- **EXERCISE BRIEF**
All records below should be repeated exactly, with the pictures left out.

- **INFORMATION SUPPLIED**
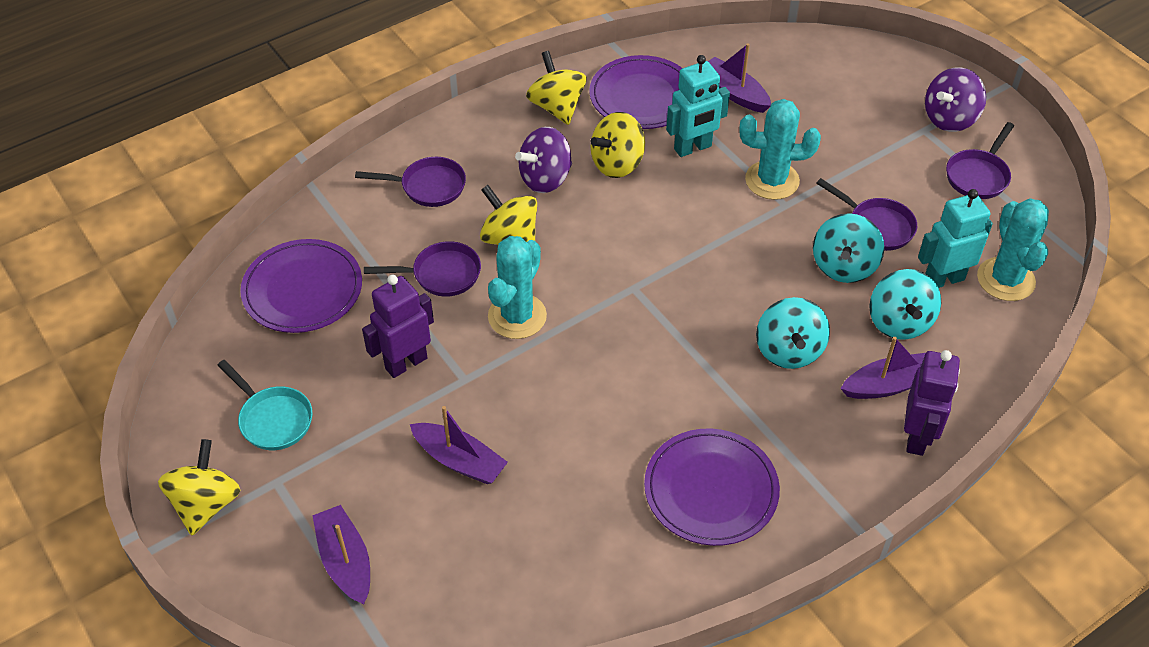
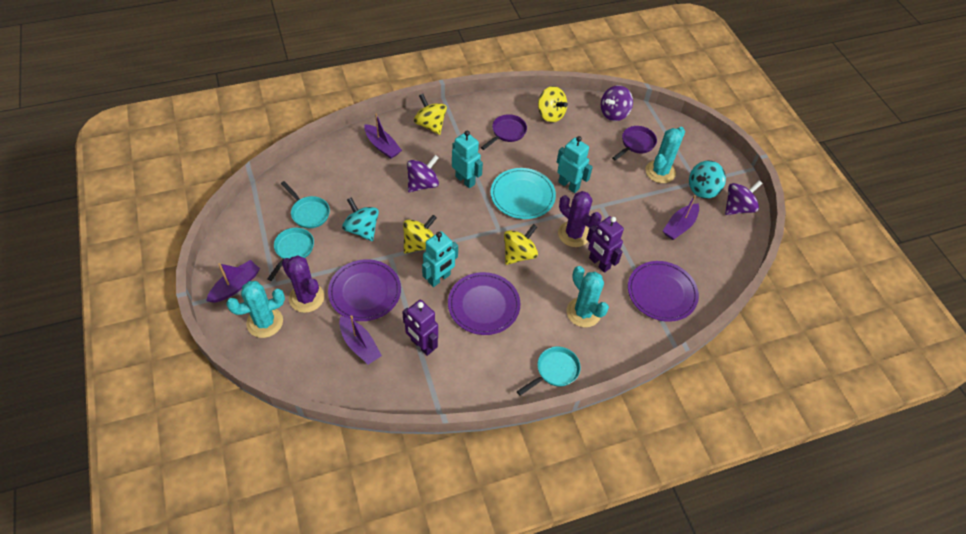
purple cactus: 0 -> 2
purple pan: 4 -> 2
purple spinning top: 2 -> 3
turquoise pan: 1 -> 3
turquoise plate: 0 -> 1
turquoise robot: 2 -> 3
turquoise spinning top: 3 -> 2

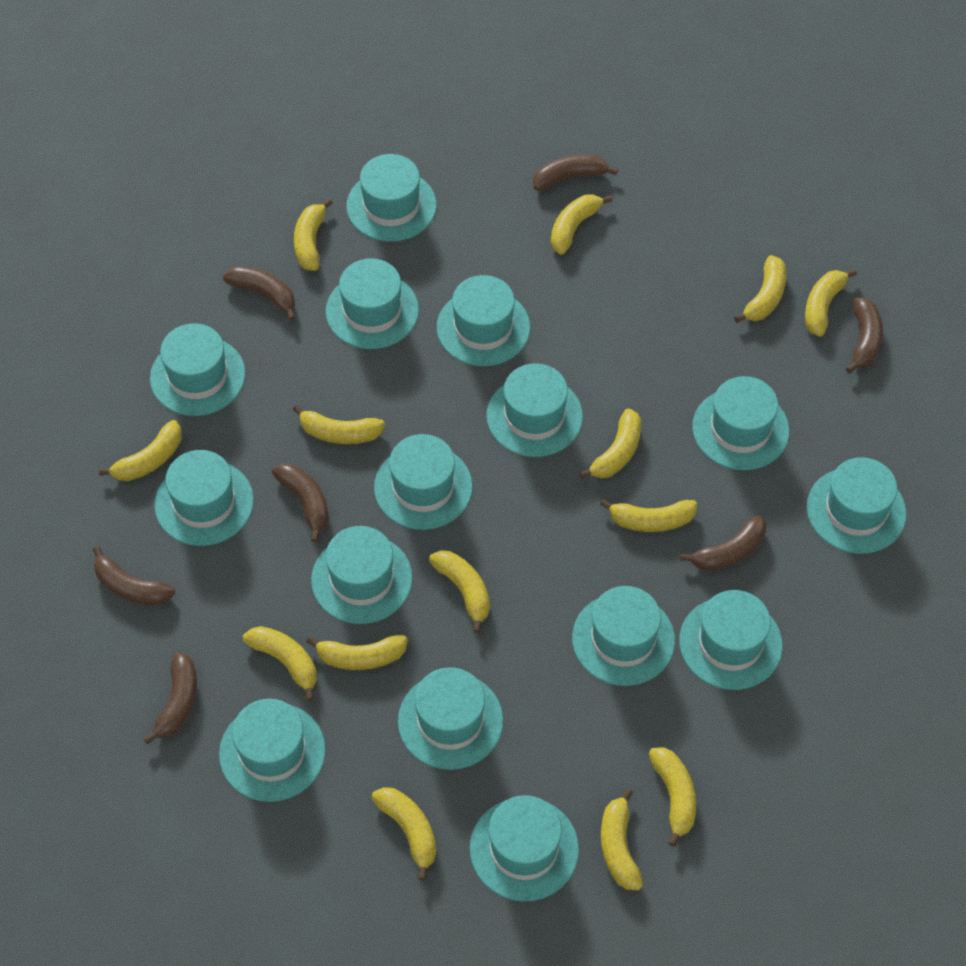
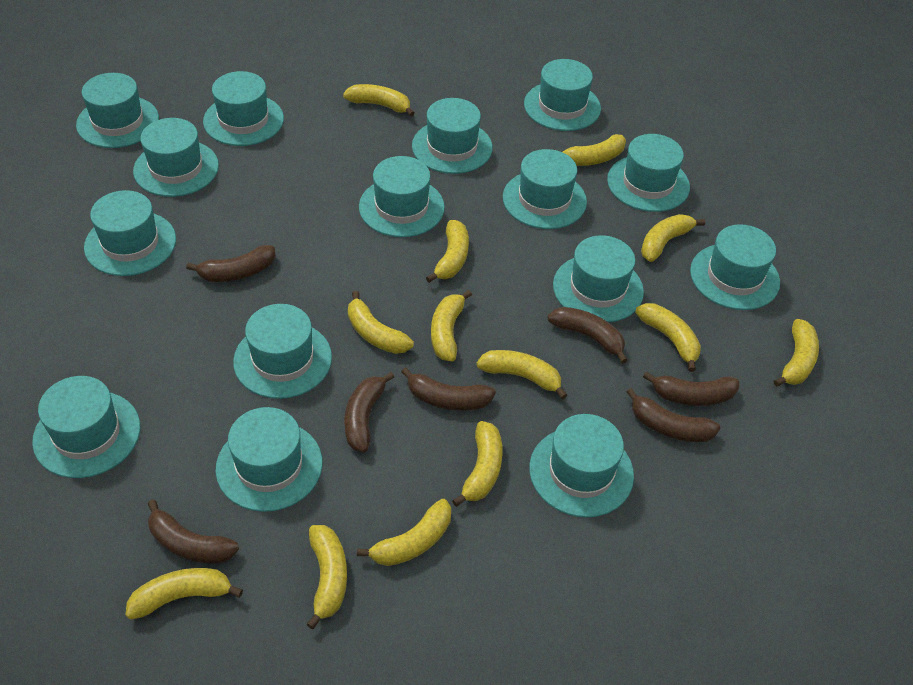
yellow banana: 14 -> 13

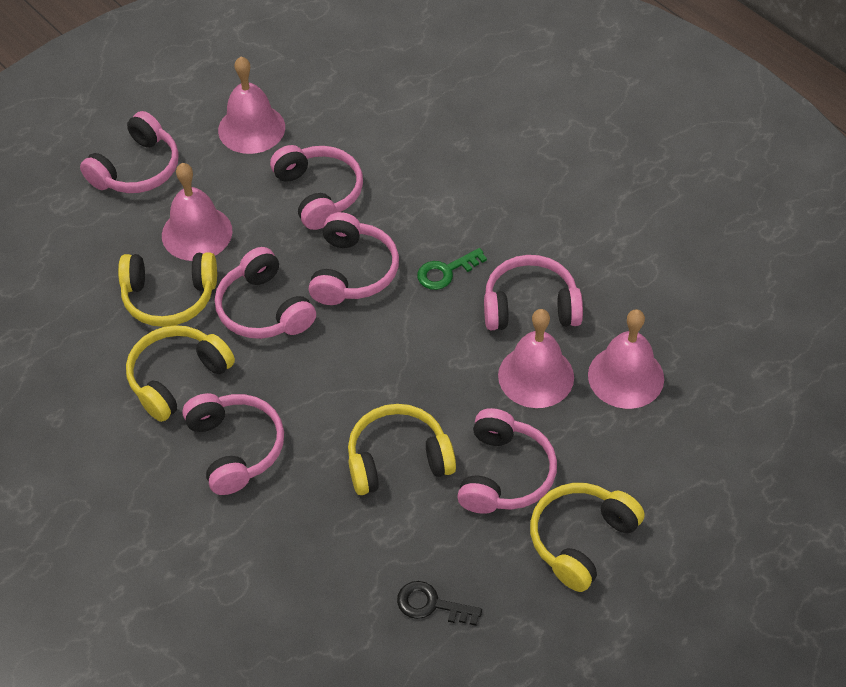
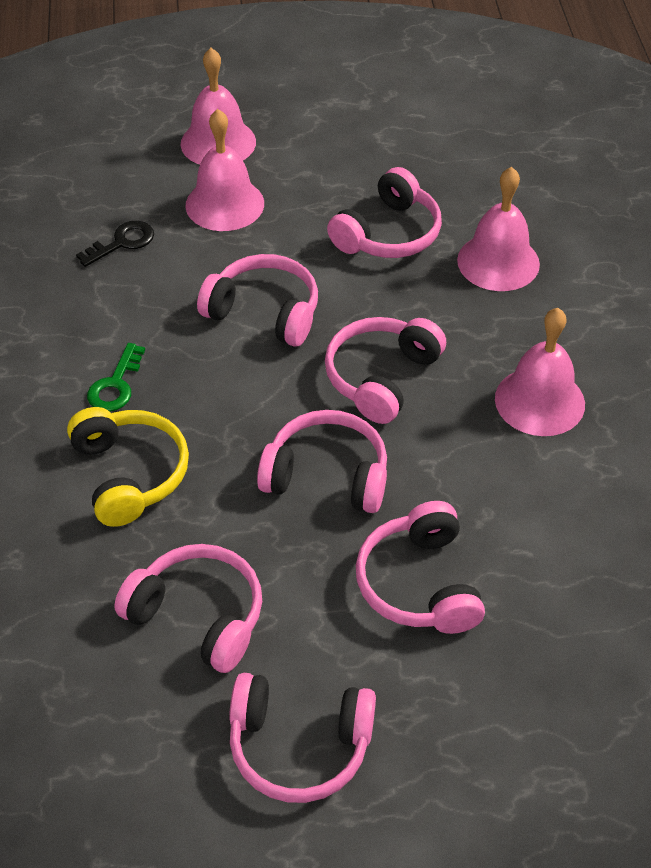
yellow headphones: 4 -> 1

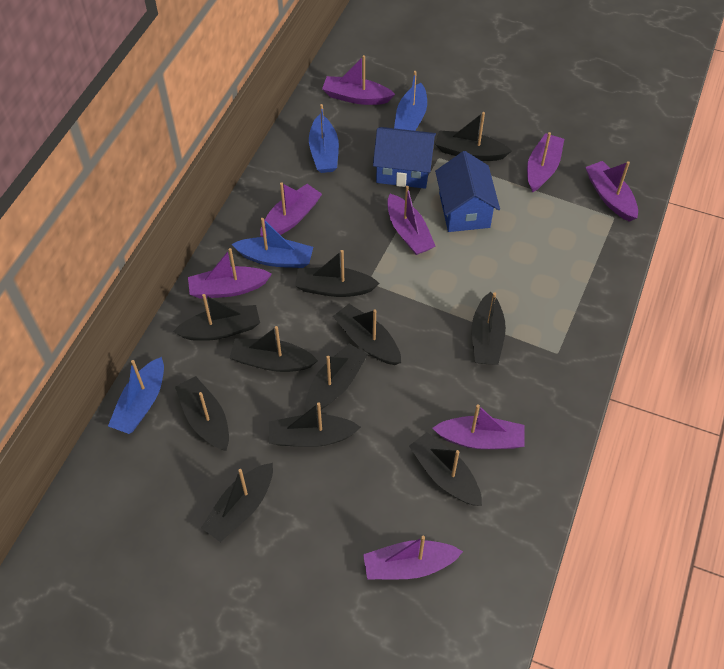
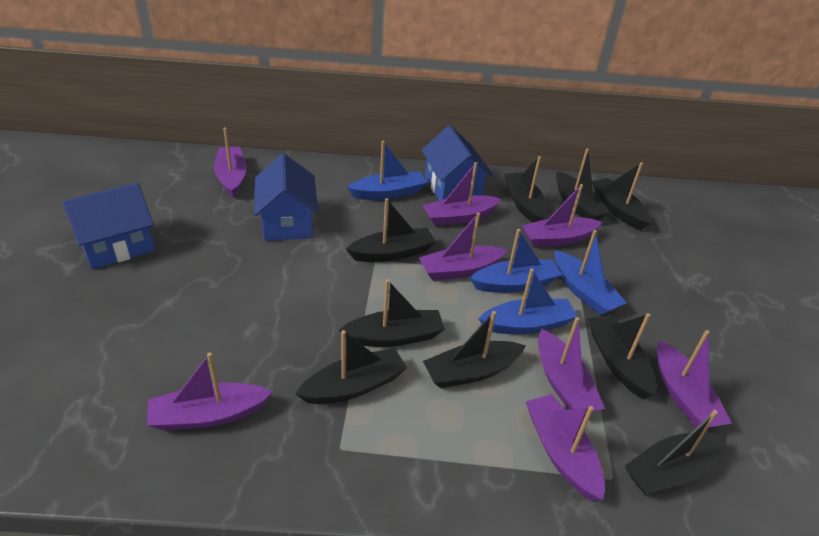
black boat: 11 -> 9
blue house: 2 -> 3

- **RESPONSE TO THE TASK**
purple cactus: 0 -> 2
purple pan: 4 -> 2
purple spinning top: 2 -> 3
turquoise pan: 1 -> 3
turquoise plate: 0 -> 1
turquoise robot: 2 -> 3
turquoise spinning top: 3 -> 2

yellow banana: 14 -> 13

yellow headphones: 4 -> 1

black boat: 11 -> 9
blue house: 2 -> 3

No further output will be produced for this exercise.